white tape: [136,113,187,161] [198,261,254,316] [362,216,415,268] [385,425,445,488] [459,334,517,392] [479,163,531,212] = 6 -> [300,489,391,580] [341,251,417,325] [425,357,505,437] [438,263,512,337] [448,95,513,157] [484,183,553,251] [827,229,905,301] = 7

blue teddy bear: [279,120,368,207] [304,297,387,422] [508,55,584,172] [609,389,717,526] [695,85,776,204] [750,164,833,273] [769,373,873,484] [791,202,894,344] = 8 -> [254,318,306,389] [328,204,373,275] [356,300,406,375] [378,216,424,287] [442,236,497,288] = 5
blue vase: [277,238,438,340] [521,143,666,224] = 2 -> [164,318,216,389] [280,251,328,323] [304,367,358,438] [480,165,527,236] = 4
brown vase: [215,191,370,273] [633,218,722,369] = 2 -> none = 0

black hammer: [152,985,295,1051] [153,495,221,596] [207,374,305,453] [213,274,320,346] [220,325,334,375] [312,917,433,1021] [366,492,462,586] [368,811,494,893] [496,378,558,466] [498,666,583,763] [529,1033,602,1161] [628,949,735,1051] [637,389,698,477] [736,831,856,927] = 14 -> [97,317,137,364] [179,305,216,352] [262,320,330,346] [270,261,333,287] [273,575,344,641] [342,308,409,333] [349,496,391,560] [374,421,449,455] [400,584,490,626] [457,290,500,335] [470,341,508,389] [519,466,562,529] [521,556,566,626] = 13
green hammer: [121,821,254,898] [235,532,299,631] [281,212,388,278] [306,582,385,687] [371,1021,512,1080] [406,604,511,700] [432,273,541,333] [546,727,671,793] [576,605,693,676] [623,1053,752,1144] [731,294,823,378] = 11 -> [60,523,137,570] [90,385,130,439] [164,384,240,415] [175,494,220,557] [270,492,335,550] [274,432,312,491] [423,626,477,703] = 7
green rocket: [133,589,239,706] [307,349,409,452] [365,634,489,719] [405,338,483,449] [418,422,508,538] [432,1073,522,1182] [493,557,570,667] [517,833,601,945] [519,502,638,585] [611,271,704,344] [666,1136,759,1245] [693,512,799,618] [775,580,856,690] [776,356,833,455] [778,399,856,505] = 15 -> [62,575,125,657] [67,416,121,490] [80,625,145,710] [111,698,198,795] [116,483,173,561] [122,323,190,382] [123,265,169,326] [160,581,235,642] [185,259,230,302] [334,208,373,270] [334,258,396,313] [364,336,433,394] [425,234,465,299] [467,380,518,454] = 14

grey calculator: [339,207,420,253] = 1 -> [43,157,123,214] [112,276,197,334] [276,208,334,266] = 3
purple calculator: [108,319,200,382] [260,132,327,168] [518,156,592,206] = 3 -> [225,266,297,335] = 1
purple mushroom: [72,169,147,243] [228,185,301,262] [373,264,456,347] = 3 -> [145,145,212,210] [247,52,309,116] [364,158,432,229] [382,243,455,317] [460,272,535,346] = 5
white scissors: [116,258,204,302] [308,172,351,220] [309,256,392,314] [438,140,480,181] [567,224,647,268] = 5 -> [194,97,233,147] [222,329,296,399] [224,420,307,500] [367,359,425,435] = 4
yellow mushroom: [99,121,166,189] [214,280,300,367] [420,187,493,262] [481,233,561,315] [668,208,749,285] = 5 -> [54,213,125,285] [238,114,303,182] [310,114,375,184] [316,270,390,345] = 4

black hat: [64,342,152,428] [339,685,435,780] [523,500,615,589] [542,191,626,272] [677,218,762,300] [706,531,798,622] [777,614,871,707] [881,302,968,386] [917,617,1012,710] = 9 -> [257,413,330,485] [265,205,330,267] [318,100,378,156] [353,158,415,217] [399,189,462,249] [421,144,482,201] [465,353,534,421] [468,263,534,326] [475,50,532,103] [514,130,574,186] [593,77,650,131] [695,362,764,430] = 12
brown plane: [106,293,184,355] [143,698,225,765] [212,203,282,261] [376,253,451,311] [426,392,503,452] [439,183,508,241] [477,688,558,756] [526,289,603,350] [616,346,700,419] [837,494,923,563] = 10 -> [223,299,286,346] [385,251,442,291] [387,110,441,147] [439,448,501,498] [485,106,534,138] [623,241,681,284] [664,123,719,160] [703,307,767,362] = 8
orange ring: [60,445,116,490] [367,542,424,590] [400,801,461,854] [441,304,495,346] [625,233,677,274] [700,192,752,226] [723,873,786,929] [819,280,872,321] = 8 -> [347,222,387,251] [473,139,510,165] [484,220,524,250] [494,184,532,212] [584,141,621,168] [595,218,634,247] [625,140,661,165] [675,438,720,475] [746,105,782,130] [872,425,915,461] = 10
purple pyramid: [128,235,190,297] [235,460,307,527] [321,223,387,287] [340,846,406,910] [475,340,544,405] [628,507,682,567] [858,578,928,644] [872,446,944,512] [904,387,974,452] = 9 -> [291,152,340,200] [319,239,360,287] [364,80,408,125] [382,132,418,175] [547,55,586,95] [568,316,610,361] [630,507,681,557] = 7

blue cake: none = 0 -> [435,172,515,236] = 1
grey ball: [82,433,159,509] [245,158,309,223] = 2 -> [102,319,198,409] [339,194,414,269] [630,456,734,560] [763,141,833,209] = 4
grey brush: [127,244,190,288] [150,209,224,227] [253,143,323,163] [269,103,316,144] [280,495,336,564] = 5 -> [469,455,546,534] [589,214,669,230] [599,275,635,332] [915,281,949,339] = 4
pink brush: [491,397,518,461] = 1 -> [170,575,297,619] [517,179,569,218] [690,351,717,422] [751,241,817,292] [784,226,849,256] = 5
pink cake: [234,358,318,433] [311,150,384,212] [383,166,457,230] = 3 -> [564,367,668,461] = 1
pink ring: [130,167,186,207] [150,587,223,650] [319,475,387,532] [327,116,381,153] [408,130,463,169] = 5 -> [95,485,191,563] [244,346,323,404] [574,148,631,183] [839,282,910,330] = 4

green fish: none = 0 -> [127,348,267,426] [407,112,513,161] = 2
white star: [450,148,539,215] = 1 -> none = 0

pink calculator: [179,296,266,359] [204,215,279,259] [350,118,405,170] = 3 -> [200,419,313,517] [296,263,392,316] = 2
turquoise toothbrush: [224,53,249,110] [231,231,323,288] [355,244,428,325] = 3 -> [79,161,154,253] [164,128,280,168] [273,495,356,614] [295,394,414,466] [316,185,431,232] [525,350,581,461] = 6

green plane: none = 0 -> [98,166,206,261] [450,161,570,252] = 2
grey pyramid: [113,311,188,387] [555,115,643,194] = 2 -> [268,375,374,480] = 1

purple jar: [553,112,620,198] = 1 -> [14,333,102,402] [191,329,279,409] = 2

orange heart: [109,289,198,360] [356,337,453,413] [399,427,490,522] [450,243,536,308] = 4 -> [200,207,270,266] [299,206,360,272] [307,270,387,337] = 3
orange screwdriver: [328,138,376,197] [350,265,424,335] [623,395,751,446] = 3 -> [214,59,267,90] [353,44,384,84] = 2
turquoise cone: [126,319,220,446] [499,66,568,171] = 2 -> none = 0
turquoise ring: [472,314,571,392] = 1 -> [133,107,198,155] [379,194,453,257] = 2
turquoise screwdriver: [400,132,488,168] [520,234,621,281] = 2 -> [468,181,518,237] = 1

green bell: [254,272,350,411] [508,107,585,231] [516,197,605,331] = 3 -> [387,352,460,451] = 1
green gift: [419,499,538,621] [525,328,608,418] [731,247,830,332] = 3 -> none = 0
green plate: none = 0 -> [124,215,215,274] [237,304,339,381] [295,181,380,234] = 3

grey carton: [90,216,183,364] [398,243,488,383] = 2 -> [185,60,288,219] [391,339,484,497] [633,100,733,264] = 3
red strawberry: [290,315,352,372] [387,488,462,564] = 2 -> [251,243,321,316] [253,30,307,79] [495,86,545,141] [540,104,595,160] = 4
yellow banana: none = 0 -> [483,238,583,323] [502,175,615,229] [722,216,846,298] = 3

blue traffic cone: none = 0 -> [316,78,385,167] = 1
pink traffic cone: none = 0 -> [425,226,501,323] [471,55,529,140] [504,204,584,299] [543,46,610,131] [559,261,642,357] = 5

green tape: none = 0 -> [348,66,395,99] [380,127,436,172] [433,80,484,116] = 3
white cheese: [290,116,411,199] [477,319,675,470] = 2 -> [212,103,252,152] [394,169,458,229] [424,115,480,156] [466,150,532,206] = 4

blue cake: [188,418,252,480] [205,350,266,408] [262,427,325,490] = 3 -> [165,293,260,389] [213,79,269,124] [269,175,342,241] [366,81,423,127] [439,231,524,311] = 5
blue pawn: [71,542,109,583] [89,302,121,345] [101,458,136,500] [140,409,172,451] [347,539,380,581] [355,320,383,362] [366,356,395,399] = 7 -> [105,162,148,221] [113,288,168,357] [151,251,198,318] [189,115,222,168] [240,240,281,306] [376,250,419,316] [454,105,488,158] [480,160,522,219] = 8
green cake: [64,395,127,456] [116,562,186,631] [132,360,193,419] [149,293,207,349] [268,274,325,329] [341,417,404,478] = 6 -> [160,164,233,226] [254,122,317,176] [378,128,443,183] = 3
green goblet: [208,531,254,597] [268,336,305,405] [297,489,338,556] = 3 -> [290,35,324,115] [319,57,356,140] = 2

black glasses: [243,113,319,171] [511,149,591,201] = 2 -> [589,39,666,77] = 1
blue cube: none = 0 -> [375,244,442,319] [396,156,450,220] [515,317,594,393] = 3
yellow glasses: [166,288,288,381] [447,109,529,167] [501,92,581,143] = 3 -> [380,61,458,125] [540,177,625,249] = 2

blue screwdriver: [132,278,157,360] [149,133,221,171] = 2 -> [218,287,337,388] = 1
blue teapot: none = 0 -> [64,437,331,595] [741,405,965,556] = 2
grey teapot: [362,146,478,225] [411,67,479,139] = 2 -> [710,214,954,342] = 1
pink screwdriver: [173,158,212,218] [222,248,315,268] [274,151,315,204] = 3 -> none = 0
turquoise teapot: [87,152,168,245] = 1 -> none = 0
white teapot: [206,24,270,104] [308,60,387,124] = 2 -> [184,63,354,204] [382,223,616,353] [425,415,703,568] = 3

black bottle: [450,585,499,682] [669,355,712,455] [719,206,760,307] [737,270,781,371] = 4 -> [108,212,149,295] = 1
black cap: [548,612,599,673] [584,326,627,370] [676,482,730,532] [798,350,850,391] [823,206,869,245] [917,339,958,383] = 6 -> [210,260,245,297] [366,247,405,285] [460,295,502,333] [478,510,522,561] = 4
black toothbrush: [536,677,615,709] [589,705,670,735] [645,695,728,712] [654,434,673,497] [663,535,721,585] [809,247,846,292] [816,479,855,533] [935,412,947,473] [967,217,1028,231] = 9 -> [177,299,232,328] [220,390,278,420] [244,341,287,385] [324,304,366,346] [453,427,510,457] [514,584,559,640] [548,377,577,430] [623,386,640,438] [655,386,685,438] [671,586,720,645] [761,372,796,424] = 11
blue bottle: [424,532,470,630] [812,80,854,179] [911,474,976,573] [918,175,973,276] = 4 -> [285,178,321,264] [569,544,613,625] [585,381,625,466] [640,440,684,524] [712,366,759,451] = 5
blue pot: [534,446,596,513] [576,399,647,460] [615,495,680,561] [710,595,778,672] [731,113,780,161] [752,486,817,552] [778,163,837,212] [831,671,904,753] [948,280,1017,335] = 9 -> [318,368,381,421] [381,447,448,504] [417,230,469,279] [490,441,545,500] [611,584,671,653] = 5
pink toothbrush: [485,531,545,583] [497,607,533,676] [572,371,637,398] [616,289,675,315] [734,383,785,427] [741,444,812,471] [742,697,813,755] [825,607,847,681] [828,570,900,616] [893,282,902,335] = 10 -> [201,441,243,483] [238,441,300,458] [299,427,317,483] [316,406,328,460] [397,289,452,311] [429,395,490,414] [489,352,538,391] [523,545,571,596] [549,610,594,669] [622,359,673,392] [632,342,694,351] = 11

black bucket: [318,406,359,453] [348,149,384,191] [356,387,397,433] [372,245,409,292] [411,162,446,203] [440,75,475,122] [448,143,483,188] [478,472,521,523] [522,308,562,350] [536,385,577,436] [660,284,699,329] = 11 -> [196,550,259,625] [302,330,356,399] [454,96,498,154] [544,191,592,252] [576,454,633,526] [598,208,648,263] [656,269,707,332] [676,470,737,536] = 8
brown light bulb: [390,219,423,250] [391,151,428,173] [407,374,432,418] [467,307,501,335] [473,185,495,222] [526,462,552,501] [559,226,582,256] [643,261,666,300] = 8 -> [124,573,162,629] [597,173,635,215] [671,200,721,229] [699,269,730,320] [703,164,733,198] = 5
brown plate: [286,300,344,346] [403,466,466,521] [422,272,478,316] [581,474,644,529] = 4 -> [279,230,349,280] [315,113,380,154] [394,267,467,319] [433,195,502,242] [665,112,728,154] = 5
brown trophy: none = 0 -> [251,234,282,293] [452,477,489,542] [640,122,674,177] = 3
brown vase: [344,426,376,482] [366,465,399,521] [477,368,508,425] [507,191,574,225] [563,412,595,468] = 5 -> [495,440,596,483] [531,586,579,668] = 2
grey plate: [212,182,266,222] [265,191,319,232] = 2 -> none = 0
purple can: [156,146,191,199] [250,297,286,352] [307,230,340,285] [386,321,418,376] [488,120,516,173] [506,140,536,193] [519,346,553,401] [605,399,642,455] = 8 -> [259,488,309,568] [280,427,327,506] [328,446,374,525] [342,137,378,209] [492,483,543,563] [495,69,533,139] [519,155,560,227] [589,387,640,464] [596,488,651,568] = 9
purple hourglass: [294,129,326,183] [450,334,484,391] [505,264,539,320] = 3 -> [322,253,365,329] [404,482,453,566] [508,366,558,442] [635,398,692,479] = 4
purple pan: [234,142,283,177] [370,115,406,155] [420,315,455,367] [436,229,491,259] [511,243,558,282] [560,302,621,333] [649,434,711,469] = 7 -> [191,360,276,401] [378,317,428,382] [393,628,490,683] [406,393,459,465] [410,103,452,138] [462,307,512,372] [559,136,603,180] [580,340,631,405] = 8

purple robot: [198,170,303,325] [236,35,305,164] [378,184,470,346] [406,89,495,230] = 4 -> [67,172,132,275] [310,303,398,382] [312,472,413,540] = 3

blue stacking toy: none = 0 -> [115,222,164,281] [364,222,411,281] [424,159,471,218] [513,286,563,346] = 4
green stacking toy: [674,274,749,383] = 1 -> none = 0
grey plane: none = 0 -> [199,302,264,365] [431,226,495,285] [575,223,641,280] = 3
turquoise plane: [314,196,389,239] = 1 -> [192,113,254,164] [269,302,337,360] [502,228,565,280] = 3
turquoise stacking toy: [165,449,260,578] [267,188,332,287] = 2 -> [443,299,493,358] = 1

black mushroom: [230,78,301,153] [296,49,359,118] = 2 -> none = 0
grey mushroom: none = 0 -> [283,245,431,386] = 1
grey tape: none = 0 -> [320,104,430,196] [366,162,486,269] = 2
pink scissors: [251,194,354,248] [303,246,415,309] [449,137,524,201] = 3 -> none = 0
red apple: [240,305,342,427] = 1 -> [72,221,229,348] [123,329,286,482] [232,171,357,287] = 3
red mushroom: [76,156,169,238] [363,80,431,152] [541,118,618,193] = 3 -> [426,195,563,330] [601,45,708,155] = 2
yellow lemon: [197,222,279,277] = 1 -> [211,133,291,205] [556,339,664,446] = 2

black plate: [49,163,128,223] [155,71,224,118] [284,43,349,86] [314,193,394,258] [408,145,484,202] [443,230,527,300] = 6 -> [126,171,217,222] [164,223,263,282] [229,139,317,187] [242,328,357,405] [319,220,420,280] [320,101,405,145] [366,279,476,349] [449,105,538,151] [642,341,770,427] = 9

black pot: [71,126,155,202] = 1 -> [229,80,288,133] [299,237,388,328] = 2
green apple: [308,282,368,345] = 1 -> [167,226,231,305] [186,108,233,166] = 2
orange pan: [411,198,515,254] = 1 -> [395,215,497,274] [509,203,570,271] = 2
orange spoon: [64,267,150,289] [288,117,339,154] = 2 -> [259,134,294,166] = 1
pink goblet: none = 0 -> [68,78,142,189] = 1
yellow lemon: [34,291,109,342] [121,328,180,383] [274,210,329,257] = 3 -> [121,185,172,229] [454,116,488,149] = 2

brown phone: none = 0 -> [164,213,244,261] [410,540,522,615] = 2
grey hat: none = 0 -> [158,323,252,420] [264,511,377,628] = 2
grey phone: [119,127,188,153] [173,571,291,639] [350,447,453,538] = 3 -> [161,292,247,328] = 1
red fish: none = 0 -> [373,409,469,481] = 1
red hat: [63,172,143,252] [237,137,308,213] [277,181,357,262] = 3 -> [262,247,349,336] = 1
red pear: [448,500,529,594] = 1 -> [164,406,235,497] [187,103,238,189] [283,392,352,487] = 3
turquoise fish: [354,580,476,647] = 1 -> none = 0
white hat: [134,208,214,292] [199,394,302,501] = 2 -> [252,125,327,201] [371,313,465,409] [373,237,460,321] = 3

● ● ● ●

• **Problem requirements**:
The entries above hold a line with "purple robot: [198,170,303,325]" and a later line with "grey hat: none". Write out exactly those lines and all lines between, nothing more.

• **Result for this exercise**:
purple robot: [198,170,303,325] [236,35,305,164] [378,184,470,346] [406,89,495,230] = 4 -> [67,172,132,275] [310,303,398,382] [312,472,413,540] = 3

blue stacking toy: none = 0 -> [115,222,164,281] [364,222,411,281] [424,159,471,218] [513,286,563,346] = 4
green stacking toy: [674,274,749,383] = 1 -> none = 0
grey plane: none = 0 -> [199,302,264,365] [431,226,495,285] [575,223,641,280] = 3
turquoise plane: [314,196,389,239] = 1 -> [192,113,254,164] [269,302,337,360] [502,228,565,280] = 3
turquoise stacking toy: [165,449,260,578] [267,188,332,287] = 2 -> [443,299,493,358] = 1

black mushroom: [230,78,301,153] [296,49,359,118] = 2 -> none = 0
grey mushroom: none = 0 -> [283,245,431,386] = 1
grey tape: none = 0 -> [320,104,430,196] [366,162,486,269] = 2
pink scissors: [251,194,354,248] [303,246,415,309] [449,137,524,201] = 3 -> none = 0
red apple: [240,305,342,427] = 1 -> [72,221,229,348] [123,329,286,482] [232,171,357,287] = 3
red mushroom: [76,156,169,238] [363,80,431,152] [541,118,618,193] = 3 -> [426,195,563,330] [601,45,708,155] = 2
yellow lemon: [197,222,279,277] = 1 -> [211,133,291,205] [556,339,664,446] = 2

black plate: [49,163,128,223] [155,71,224,118] [284,43,349,86] [314,193,394,258] [408,145,484,202] [443,230,527,300] = 6 -> [126,171,217,222] [164,223,263,282] [229,139,317,187] [242,328,357,405] [319,220,420,280] [320,101,405,145] [366,279,476,349] [449,105,538,151] [642,341,770,427] = 9

black pot: [71,126,155,202] = 1 -> [229,80,288,133] [299,237,388,328] = 2
green apple: [308,282,368,345] = 1 -> [167,226,231,305] [186,108,233,166] = 2
orange pan: [411,198,515,254] = 1 -> [395,215,497,274] [509,203,570,271] = 2
orange spoon: [64,267,150,289] [288,117,339,154] = 2 -> [259,134,294,166] = 1
pink goblet: none = 0 -> [68,78,142,189] = 1
yellow lemon: [34,291,109,342] [121,328,180,383] [274,210,329,257] = 3 -> [121,185,172,229] [454,116,488,149] = 2

brown phone: none = 0 -> [164,213,244,261] [410,540,522,615] = 2
grey hat: none = 0 -> [158,323,252,420] [264,511,377,628] = 2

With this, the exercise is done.